WORK ITEM: Your reply should be an exact copy of the lines from the one that holds "(163, 252) = (325, 191): red" to the end of the data below.

(RECORDS SUPPLIED begins)

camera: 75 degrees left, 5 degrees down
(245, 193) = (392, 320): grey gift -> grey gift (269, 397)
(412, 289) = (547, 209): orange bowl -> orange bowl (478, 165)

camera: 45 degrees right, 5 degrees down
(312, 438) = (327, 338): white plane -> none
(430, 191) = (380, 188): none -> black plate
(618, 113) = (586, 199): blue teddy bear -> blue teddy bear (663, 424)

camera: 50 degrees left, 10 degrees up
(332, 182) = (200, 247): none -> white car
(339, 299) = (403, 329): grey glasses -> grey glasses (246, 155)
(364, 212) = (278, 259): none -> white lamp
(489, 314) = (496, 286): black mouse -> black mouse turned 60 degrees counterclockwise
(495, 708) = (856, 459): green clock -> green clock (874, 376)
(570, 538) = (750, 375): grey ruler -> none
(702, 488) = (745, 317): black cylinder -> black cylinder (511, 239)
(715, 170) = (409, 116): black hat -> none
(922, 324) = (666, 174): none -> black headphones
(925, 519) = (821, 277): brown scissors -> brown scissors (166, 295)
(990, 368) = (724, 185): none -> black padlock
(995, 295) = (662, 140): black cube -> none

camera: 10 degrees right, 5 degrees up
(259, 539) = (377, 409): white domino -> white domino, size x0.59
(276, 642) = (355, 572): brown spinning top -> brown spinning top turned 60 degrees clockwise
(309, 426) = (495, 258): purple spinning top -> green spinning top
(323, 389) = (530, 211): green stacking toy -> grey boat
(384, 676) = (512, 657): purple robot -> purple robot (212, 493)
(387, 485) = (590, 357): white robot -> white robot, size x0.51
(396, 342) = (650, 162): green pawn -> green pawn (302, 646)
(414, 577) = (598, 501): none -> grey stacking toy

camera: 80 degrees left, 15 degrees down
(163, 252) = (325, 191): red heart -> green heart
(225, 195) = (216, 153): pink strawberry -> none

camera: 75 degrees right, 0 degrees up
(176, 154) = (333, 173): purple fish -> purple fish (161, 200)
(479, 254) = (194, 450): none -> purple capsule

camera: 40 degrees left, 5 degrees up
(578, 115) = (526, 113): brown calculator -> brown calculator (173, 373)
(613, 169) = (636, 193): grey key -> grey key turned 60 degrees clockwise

(RECORDS SUPPLIED ends)

WRITTEN REPLY:
(163, 252) = (325, 191): red heart -> green heart
(225, 195) = (216, 153): pink strawberry -> none

camera: 75 degrees right, 0 degrees up
(176, 154) = (333, 173): purple fish -> purple fish (161, 200)
(479, 254) = (194, 450): none -> purple capsule

camera: 40 degrees left, 5 degrees up
(578, 115) = (526, 113): brown calculator -> brown calculator (173, 373)
(613, 169) = (636, 193): grey key -> grey key turned 60 degrees clockwise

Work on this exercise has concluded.